---------- Input for this task
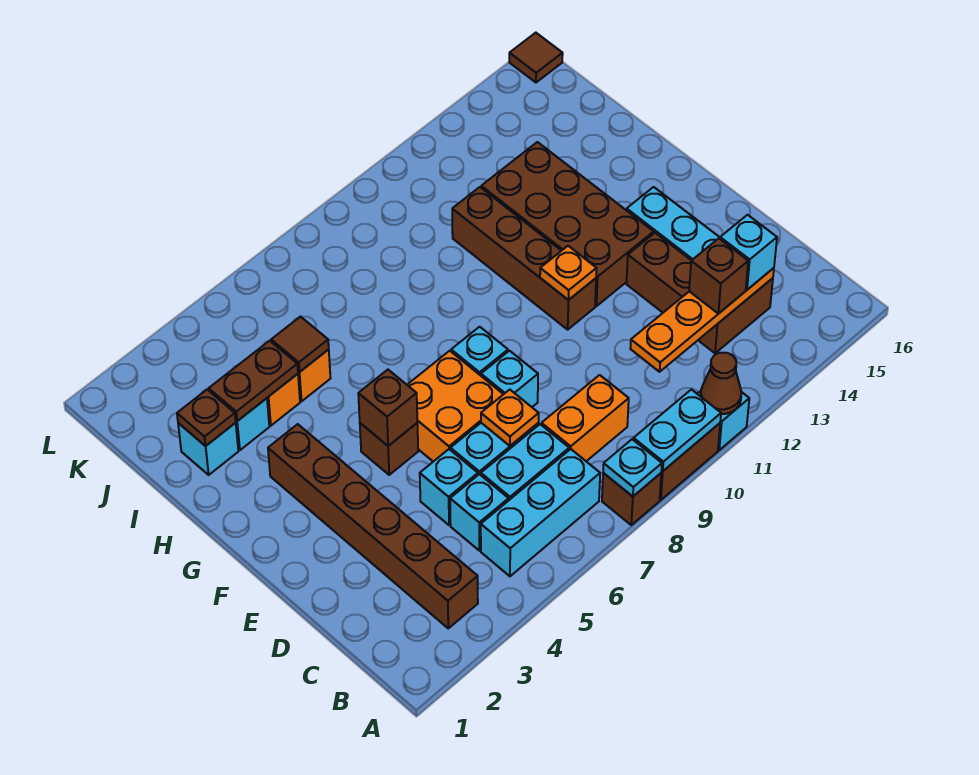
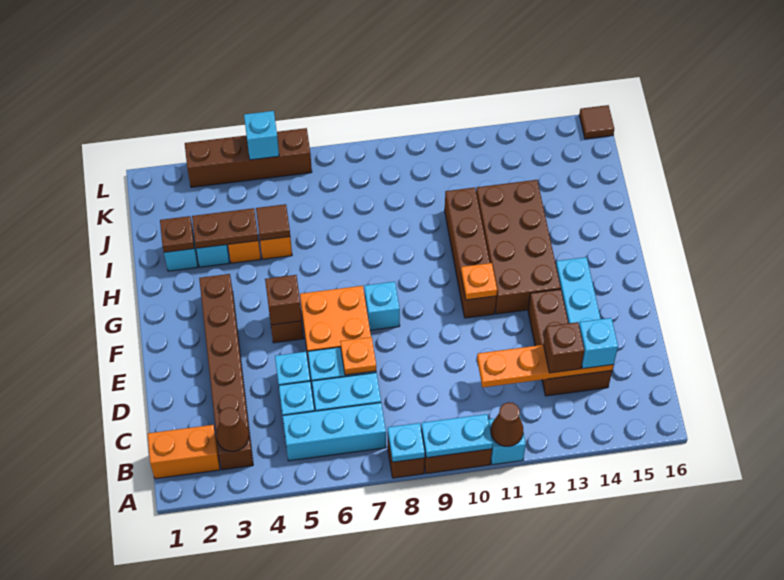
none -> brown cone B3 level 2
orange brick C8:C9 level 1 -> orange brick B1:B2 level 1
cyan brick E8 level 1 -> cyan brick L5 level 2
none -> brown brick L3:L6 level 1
--------------------
---------- Input for this task
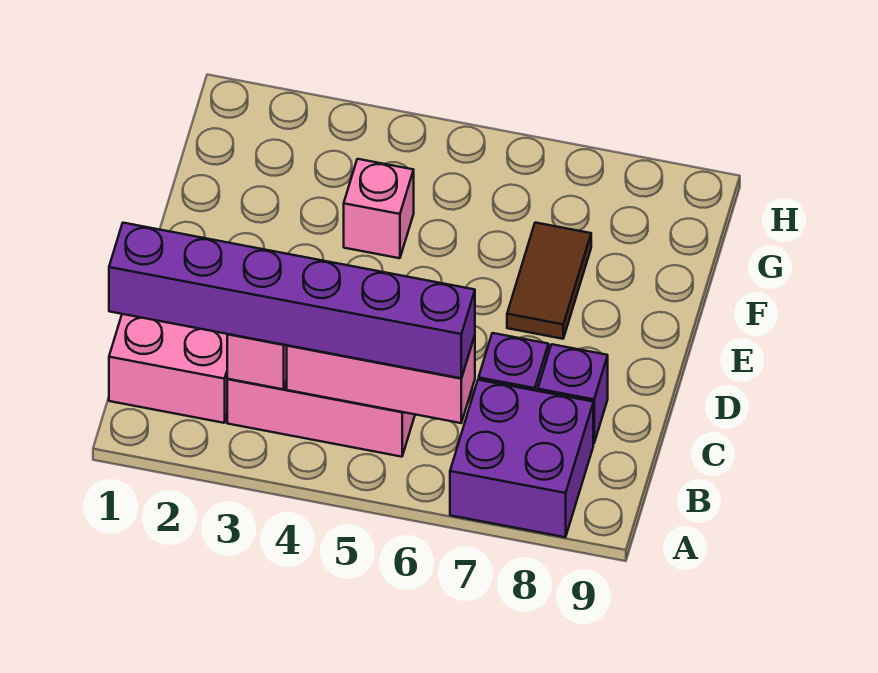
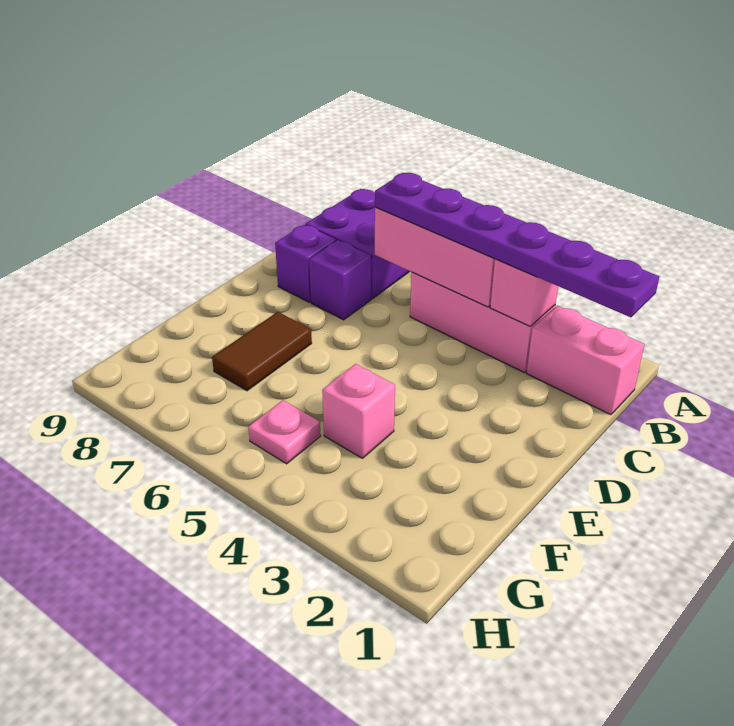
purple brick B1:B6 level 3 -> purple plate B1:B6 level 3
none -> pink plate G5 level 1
--------------------
---------- Input for this task
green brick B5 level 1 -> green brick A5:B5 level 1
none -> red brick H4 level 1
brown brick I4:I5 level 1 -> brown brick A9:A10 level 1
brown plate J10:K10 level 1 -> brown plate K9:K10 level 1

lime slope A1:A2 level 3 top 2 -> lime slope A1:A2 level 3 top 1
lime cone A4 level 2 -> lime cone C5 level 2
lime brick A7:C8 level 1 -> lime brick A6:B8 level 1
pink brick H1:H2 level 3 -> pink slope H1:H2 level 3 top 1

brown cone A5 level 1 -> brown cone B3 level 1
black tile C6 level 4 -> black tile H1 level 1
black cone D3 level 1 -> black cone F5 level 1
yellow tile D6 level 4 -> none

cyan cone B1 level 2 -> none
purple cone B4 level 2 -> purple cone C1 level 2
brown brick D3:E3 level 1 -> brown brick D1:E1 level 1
--------------------
▸ Required action: Your task is to restate, word for word, only those lines above that fall between the line holding "none -> brown cone B3 level 2" and the line holding "none -> brown brick L3:L6 level 1", inclusive.

▸ Reply to the exercise:
none -> brown cone B3 level 2
orange brick C8:C9 level 1 -> orange brick B1:B2 level 1
cyan brick E8 level 1 -> cyan brick L5 level 2
none -> brown brick L3:L6 level 1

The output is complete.